Material to process:
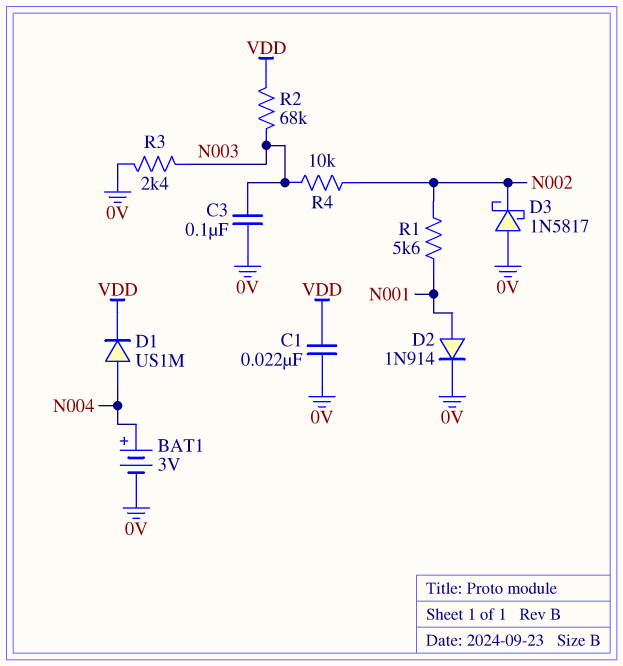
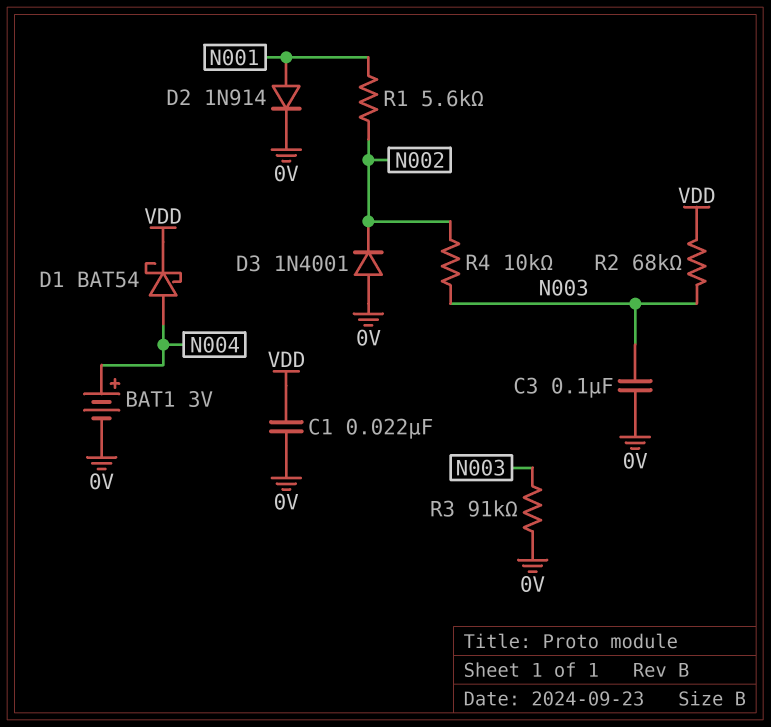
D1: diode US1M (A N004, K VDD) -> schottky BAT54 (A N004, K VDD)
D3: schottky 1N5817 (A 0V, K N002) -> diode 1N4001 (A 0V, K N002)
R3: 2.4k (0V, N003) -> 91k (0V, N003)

---

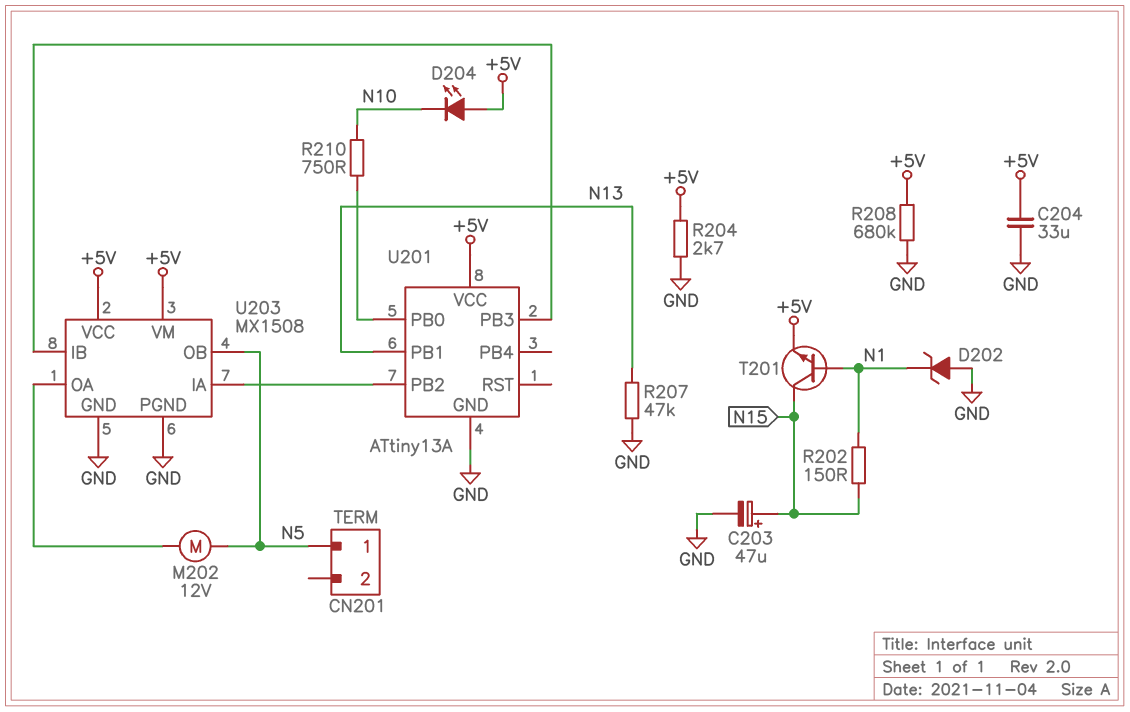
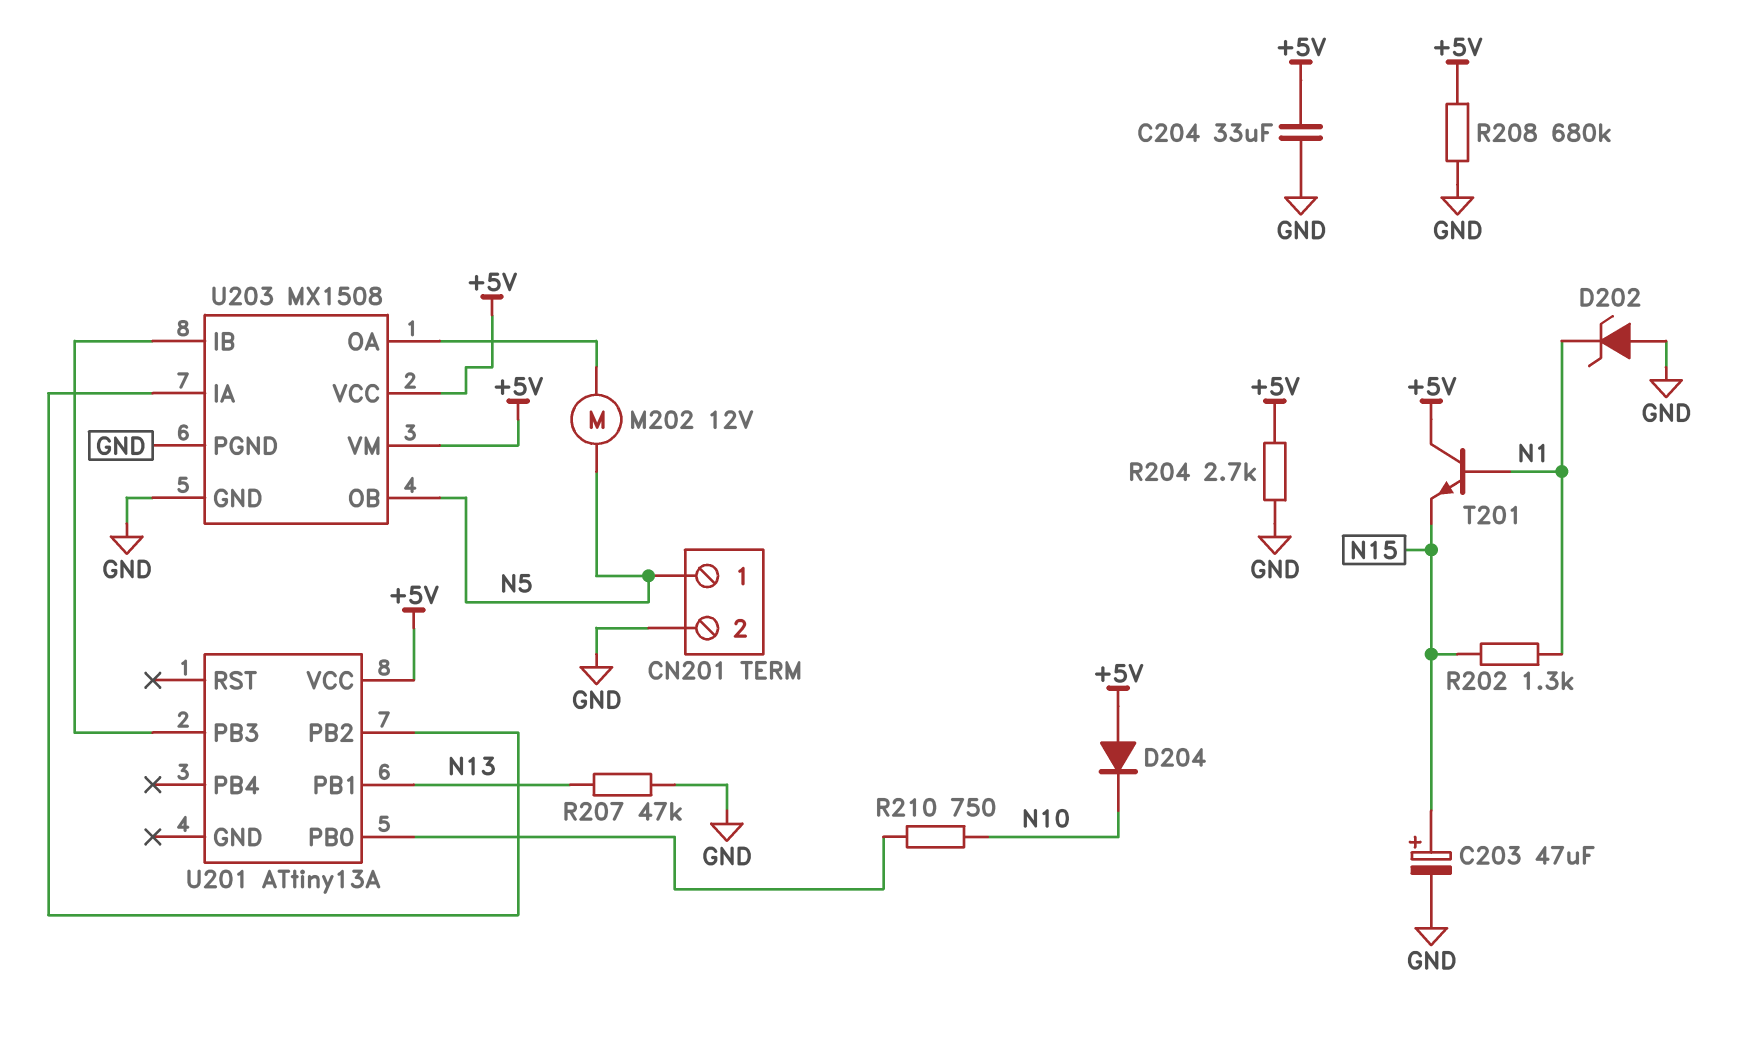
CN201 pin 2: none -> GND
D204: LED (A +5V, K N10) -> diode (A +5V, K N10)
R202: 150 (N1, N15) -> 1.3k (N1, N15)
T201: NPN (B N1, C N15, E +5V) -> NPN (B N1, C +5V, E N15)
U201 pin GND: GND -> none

==

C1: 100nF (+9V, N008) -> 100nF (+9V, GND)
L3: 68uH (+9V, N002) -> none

What is required: Out of the data above, set down the lines from the one with "D204: LED (A" to the one with "U201 pin GND: GND -> none", both included, exactly as written and with no additions.

Answer section:
D204: LED (A +5V, K N10) -> diode (A +5V, K N10)
R202: 150 (N1, N15) -> 1.3k (N1, N15)
T201: NPN (B N1, C N15, E +5V) -> NPN (B N1, C +5V, E N15)
U201 pin GND: GND -> none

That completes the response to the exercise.